Activity >>
When you reach the line containing "cyan brick A10:B10" in the data below, begin returning lines exactly as written, and stop once the line containing "orange tile F8:F9" has been returned.

Data provided >>

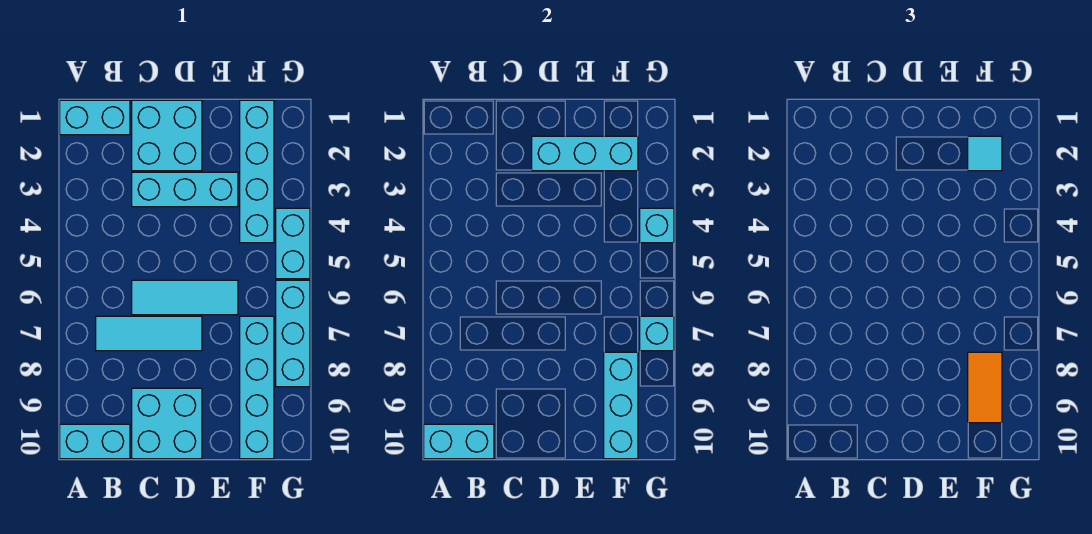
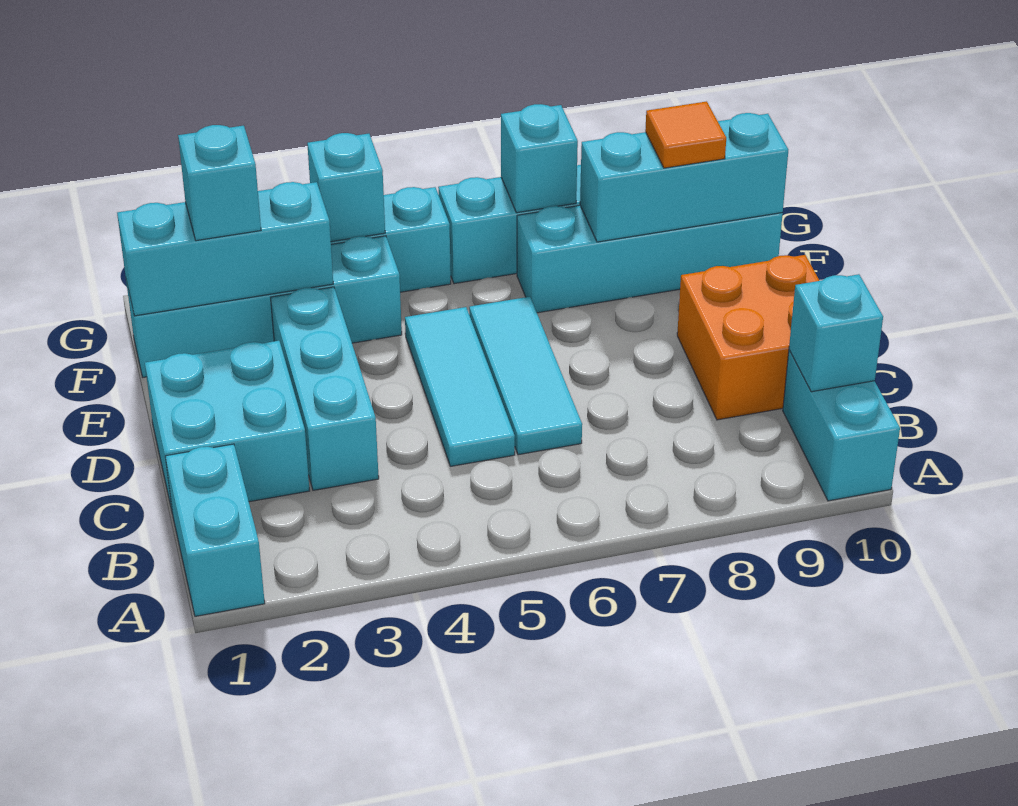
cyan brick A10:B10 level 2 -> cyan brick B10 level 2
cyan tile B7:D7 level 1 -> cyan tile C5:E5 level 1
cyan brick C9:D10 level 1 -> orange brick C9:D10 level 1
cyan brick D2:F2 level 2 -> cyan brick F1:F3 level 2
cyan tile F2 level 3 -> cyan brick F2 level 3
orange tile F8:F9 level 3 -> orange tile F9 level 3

...

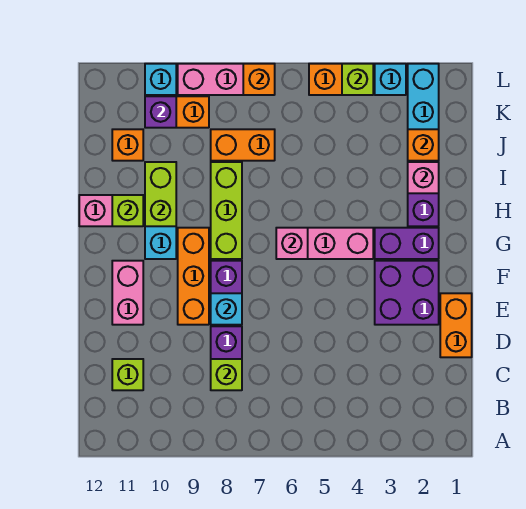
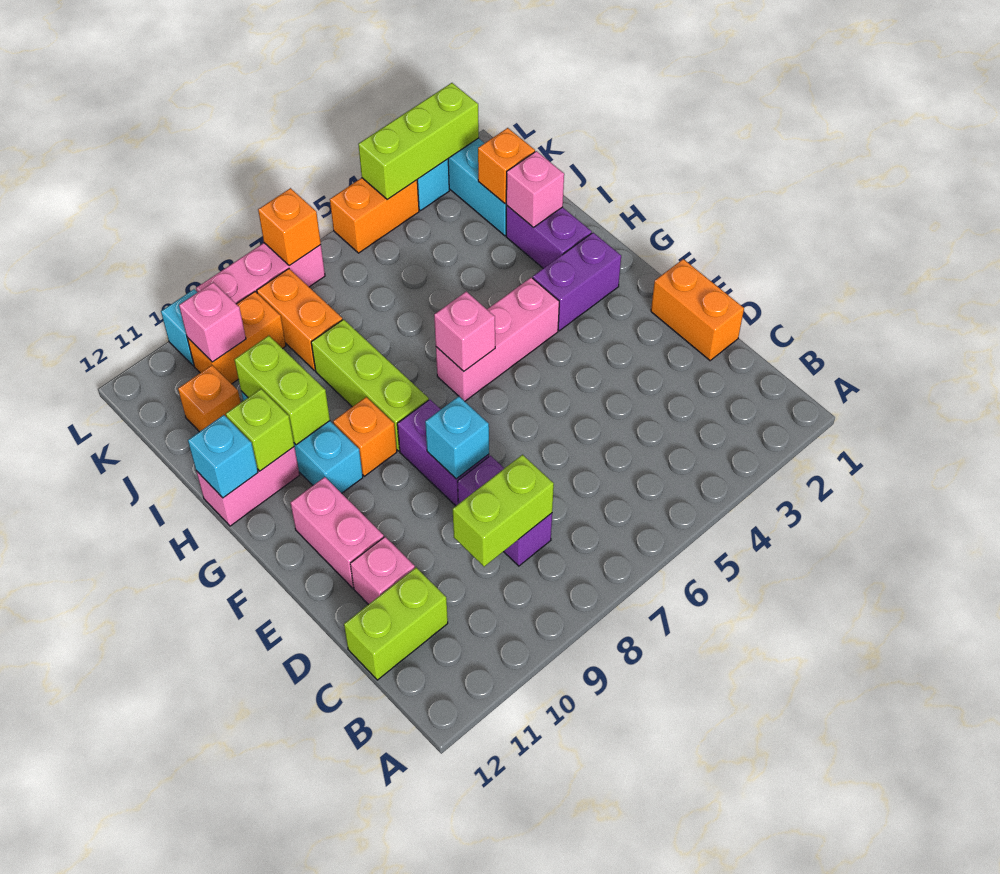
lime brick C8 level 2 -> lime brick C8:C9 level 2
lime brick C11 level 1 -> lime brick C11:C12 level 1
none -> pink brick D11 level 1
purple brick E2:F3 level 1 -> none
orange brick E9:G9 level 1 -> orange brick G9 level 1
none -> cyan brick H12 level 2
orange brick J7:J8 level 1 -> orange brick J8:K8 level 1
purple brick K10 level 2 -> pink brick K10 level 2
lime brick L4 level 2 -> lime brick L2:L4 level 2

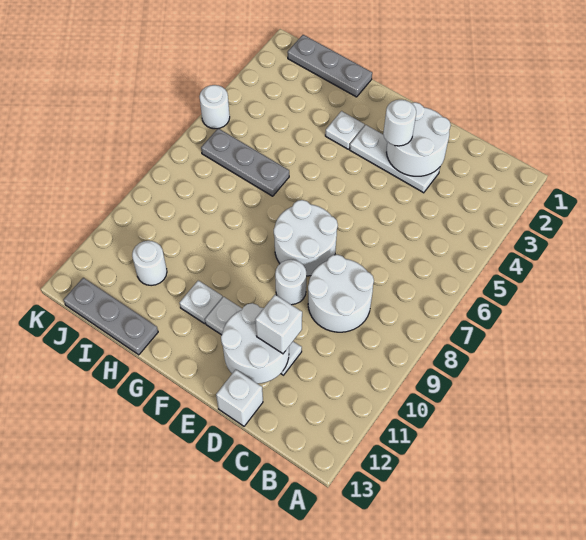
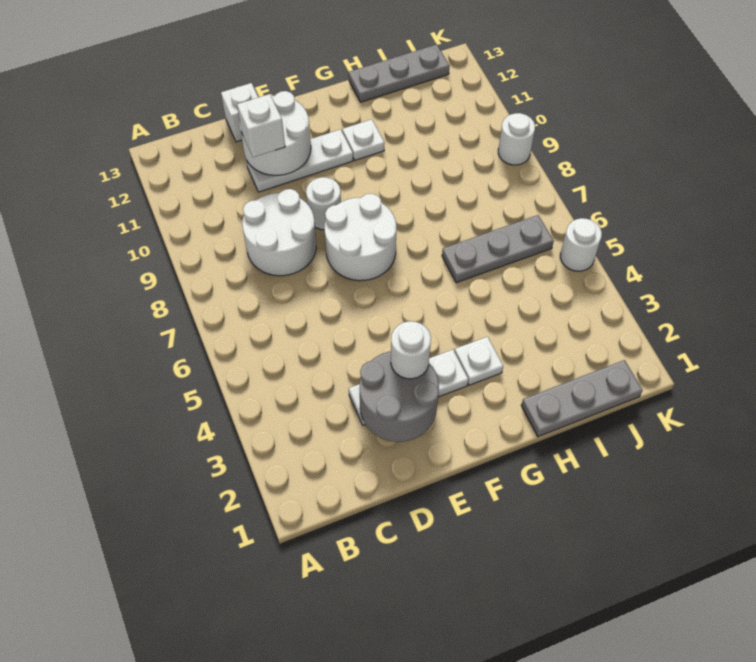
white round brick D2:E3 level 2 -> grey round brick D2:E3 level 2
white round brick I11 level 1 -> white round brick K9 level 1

...

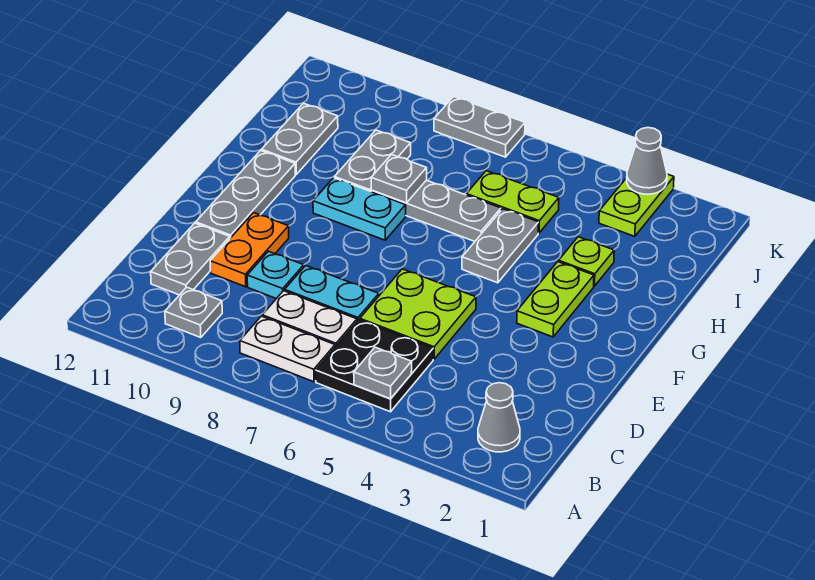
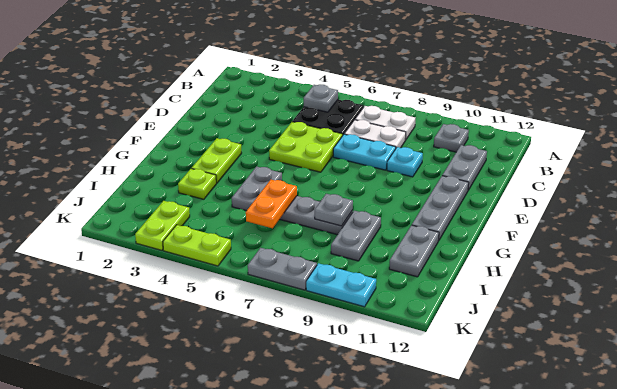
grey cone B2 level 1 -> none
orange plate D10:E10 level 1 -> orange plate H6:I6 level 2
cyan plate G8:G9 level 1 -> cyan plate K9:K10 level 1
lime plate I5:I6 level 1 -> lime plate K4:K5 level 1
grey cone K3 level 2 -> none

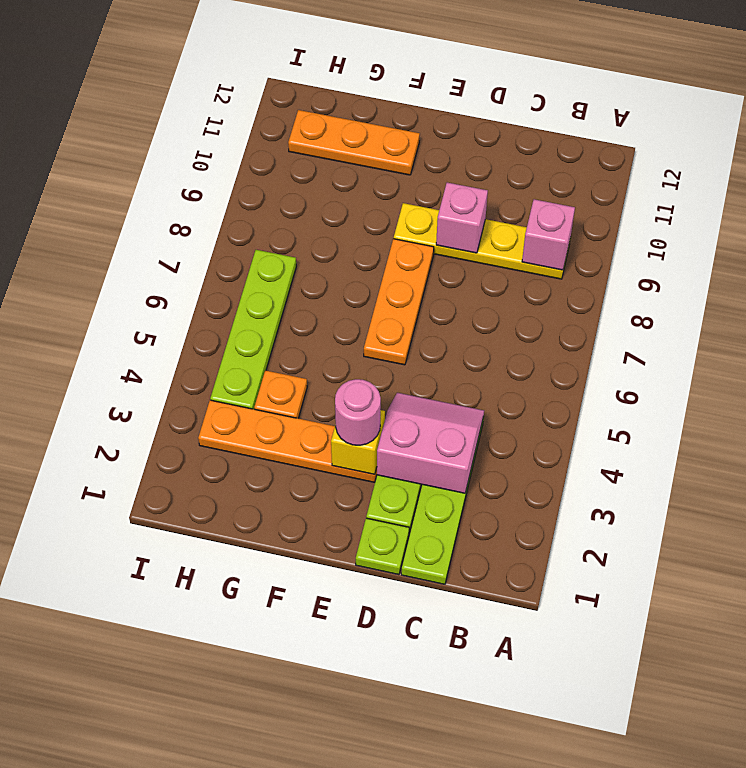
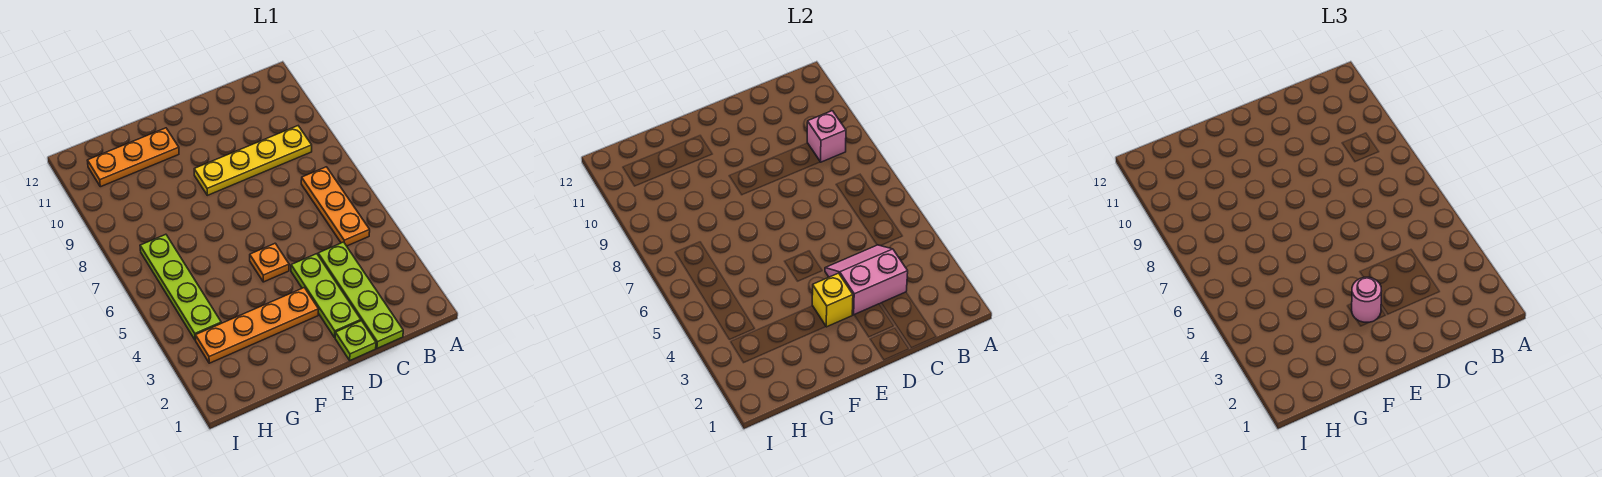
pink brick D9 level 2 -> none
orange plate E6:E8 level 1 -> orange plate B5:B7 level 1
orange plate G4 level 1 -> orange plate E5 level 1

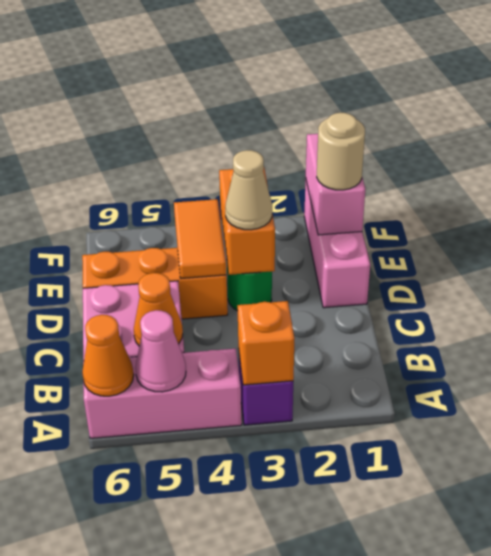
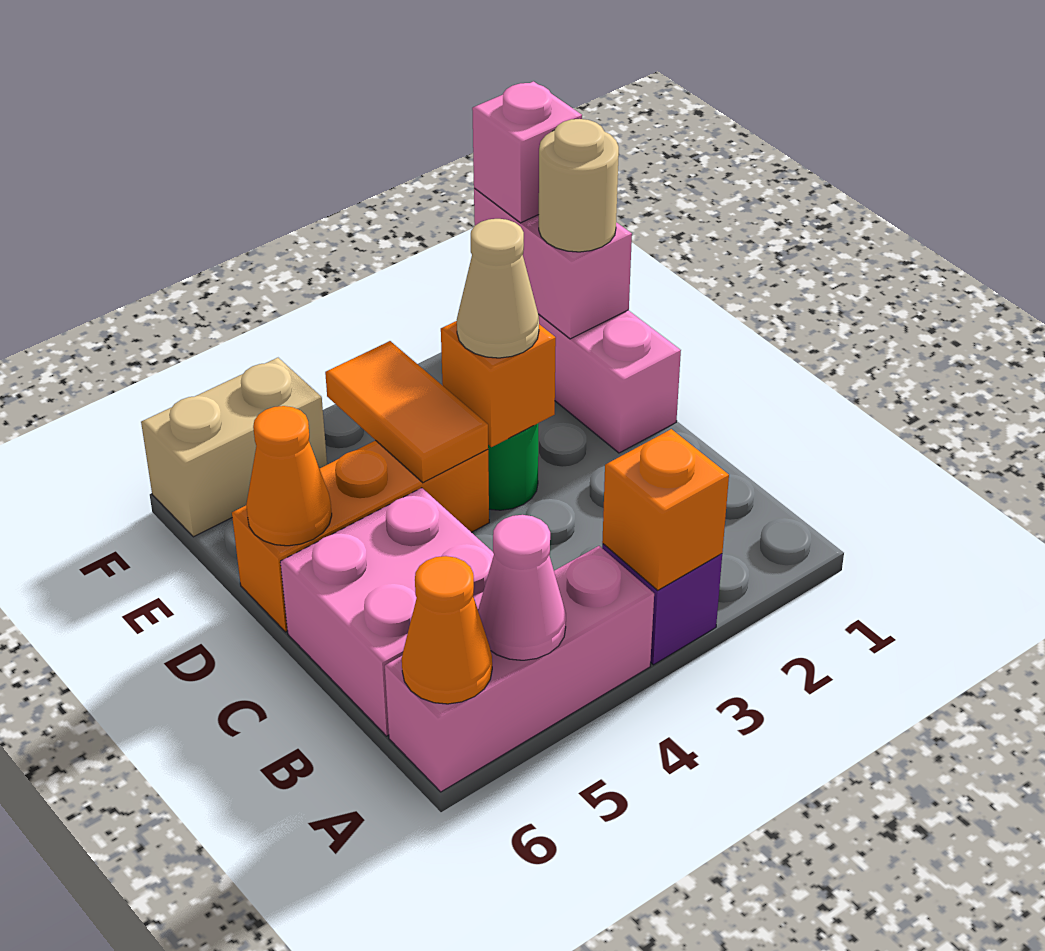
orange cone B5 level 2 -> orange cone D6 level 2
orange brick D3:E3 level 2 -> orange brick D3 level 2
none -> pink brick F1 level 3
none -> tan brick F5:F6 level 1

Reply to the exercise >>
cyan brick A10:B10 level 2 -> cyan brick B10 level 2
cyan tile B7:D7 level 1 -> cyan tile C5:E5 level 1
cyan brick C9:D10 level 1 -> orange brick C9:D10 level 1
cyan brick D2:F2 level 2 -> cyan brick F1:F3 level 2
cyan tile F2 level 3 -> cyan brick F2 level 3
orange tile F8:F9 level 3 -> orange tile F9 level 3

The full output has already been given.